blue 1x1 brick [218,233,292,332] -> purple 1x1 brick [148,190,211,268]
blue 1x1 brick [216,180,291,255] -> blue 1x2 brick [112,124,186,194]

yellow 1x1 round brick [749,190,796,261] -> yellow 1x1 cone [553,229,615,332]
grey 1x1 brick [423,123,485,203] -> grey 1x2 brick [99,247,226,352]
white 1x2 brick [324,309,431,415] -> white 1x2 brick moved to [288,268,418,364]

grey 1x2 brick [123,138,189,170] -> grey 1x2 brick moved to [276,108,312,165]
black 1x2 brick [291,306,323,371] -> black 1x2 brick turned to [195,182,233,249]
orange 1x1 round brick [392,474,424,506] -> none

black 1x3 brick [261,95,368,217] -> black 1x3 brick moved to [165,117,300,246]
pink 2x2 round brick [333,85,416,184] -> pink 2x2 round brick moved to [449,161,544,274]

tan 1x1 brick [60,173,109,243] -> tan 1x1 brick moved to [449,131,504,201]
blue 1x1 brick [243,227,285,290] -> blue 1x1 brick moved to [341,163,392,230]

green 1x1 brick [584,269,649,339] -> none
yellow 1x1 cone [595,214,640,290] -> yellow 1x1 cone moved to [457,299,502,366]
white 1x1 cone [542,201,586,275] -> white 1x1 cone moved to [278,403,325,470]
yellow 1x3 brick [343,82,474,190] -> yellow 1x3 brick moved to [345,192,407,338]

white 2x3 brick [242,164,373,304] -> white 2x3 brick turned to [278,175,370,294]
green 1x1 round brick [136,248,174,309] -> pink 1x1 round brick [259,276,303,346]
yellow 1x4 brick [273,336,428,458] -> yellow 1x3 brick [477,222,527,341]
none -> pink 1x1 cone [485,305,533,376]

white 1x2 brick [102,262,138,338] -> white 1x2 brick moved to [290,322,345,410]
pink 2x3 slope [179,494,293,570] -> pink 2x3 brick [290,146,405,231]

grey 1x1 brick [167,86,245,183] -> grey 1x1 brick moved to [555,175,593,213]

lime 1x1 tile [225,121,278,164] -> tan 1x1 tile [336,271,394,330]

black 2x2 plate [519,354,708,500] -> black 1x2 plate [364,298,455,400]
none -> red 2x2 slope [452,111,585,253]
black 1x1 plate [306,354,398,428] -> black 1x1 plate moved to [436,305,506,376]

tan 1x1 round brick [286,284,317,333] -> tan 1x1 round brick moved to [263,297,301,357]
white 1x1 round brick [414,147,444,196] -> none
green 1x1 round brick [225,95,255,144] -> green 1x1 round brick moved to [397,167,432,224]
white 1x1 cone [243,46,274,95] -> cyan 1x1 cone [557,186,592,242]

Work request:
Restate the data verbatim through the "blue 1x1 brick [243,227,285,290]" line.

Worked solution:
blue 1x1 brick [218,233,292,332] -> purple 1x1 brick [148,190,211,268]
blue 1x1 brick [216,180,291,255] -> blue 1x2 brick [112,124,186,194]

yellow 1x1 round brick [749,190,796,261] -> yellow 1x1 cone [553,229,615,332]
grey 1x1 brick [423,123,485,203] -> grey 1x2 brick [99,247,226,352]
white 1x2 brick [324,309,431,415] -> white 1x2 brick moved to [288,268,418,364]

grey 1x2 brick [123,138,189,170] -> grey 1x2 brick moved to [276,108,312,165]
black 1x2 brick [291,306,323,371] -> black 1x2 brick turned to [195,182,233,249]
orange 1x1 round brick [392,474,424,506] -> none

black 1x3 brick [261,95,368,217] -> black 1x3 brick moved to [165,117,300,246]
pink 2x2 round brick [333,85,416,184] -> pink 2x2 round brick moved to [449,161,544,274]

tan 1x1 brick [60,173,109,243] -> tan 1x1 brick moved to [449,131,504,201]
blue 1x1 brick [243,227,285,290] -> blue 1x1 brick moved to [341,163,392,230]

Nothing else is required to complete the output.